Exercise instructions: In the copy, keep every word of the data below and none of its pictures.

Object correspondence data
╔══

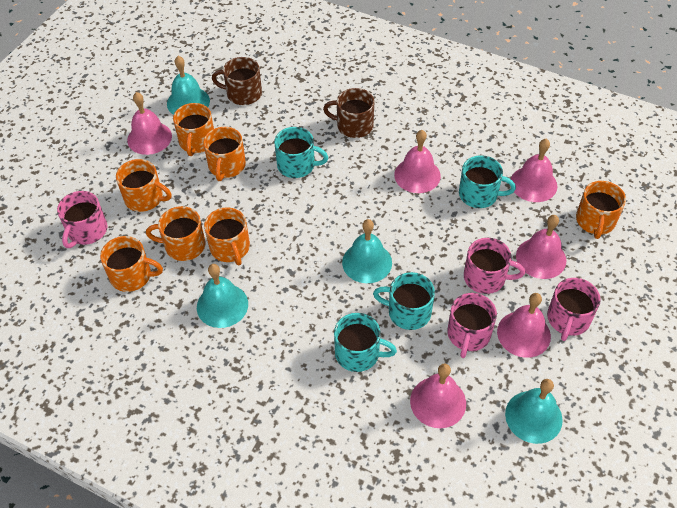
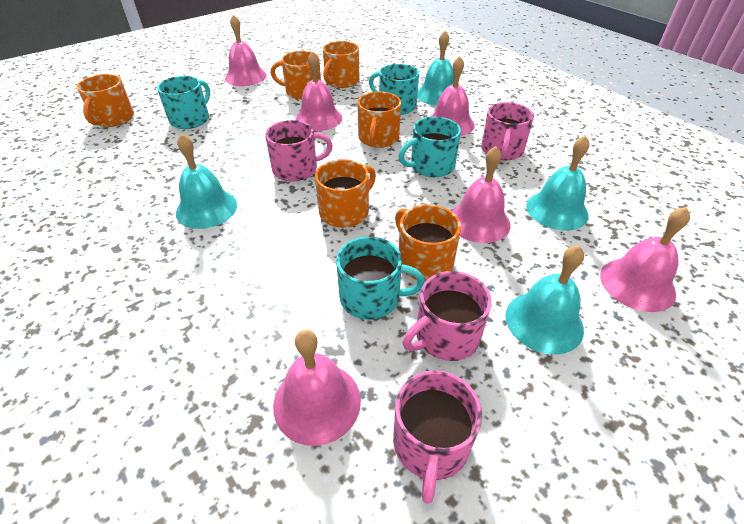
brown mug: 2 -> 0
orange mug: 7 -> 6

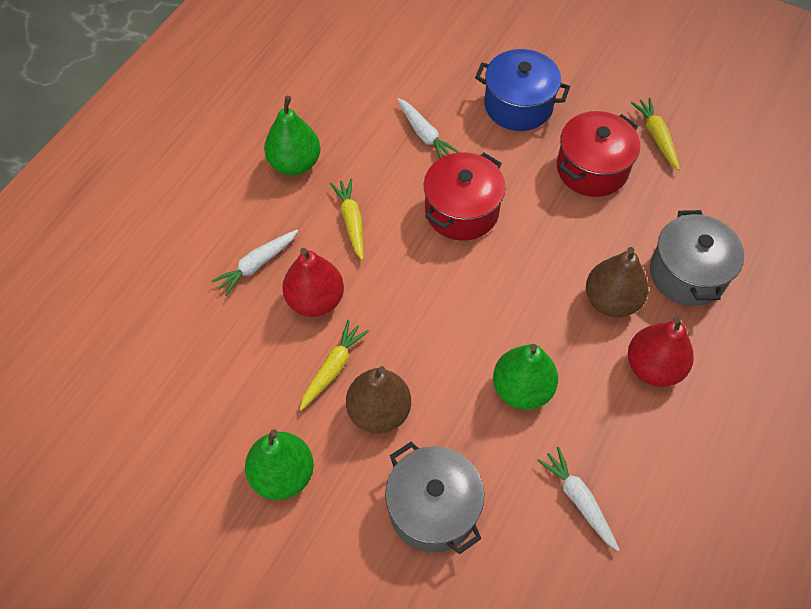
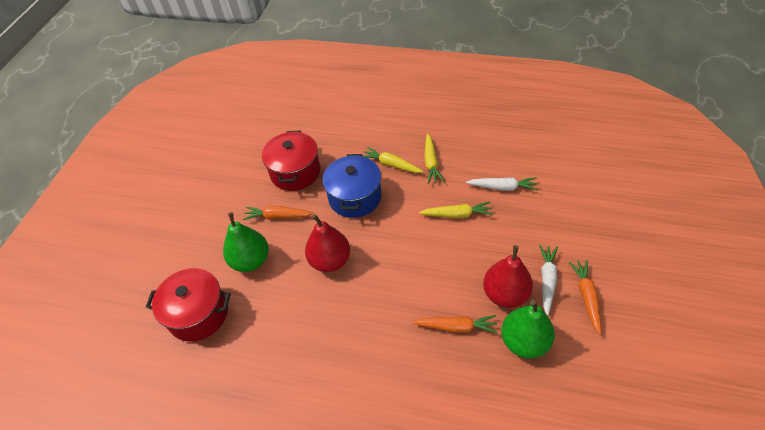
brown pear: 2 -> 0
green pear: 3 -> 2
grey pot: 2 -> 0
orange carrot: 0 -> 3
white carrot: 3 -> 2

╚══

Task response:
brown mug: 2 -> 0
orange mug: 7 -> 6

brown pear: 2 -> 0
green pear: 3 -> 2
grey pot: 2 -> 0
orange carrot: 0 -> 3
white carrot: 3 -> 2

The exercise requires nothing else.